- [Recorded information]
=== Section Start ===

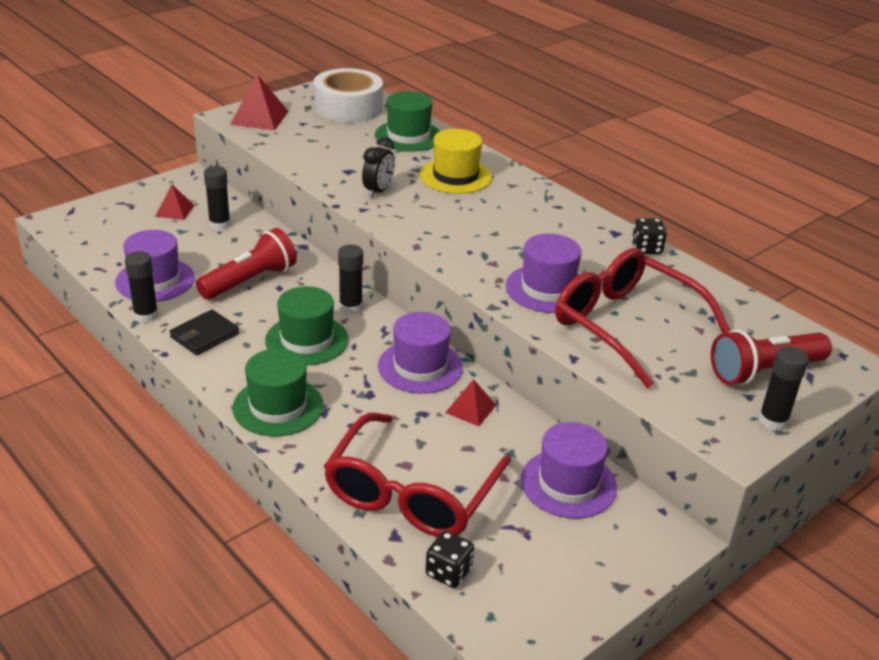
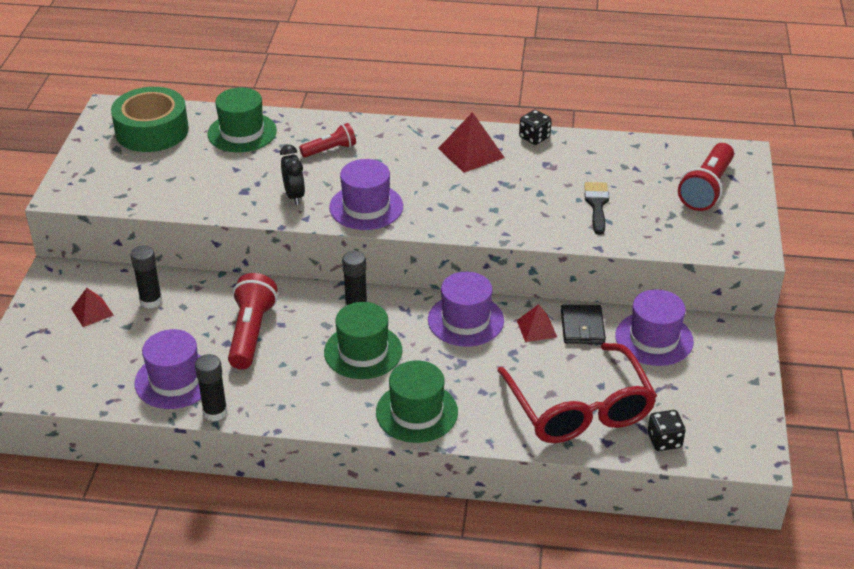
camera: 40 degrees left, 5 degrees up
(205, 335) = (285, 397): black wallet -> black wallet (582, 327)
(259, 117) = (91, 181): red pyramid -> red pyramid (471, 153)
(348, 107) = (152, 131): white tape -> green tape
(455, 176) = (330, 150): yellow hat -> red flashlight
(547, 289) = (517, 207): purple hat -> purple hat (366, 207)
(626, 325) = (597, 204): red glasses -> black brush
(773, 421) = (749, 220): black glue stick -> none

=== Section End ===
=== Section Start ===

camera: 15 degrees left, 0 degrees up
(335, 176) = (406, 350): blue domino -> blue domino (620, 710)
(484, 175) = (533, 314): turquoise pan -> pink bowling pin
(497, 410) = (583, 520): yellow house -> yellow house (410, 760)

=== Section End ===
=== Section Start ===

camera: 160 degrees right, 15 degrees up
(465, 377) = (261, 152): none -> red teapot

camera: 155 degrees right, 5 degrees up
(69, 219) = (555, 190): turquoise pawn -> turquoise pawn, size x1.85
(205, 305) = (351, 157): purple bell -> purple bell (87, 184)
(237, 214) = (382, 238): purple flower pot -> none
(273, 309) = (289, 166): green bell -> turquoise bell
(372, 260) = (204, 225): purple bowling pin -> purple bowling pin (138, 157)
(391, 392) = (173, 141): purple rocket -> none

=== Section End ===

- [About this task] For the records above, how many lines contain the word "bowling"? Reply with the number only.

- [Exercise answer] 2